### [Exercise directions]
Transcribe every line of text in the items below word for word, and leave the pictures out of your answer.
<<<<
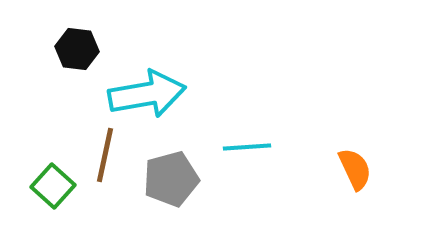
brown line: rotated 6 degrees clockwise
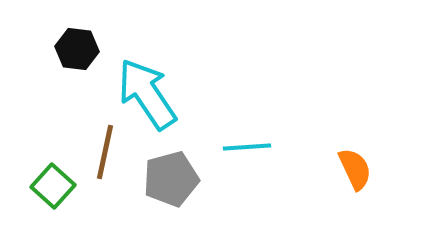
cyan arrow: rotated 114 degrees counterclockwise
brown line: moved 3 px up
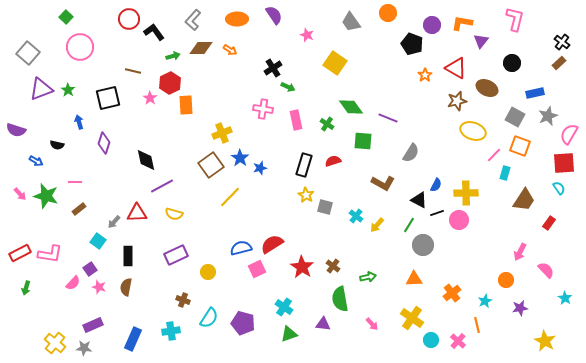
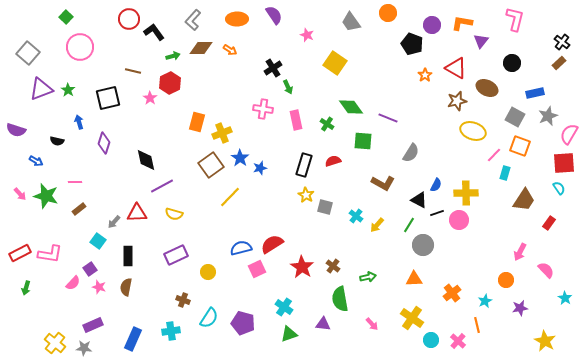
green arrow at (288, 87): rotated 40 degrees clockwise
orange rectangle at (186, 105): moved 11 px right, 17 px down; rotated 18 degrees clockwise
black semicircle at (57, 145): moved 4 px up
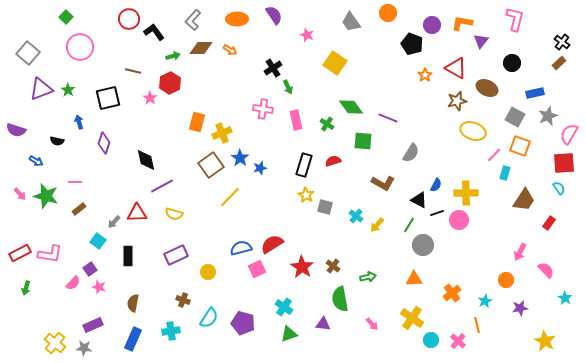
brown semicircle at (126, 287): moved 7 px right, 16 px down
>>>>
### [Result below]
brown line: rotated 6 degrees clockwise
cyan arrow: rotated 114 degrees counterclockwise
brown line: moved 3 px up
green arrow at (288, 87): rotated 40 degrees clockwise
orange rectangle at (186, 105): moved 11 px right, 17 px down; rotated 18 degrees clockwise
black semicircle at (57, 145): moved 4 px up
brown semicircle at (126, 287): moved 7 px right, 16 px down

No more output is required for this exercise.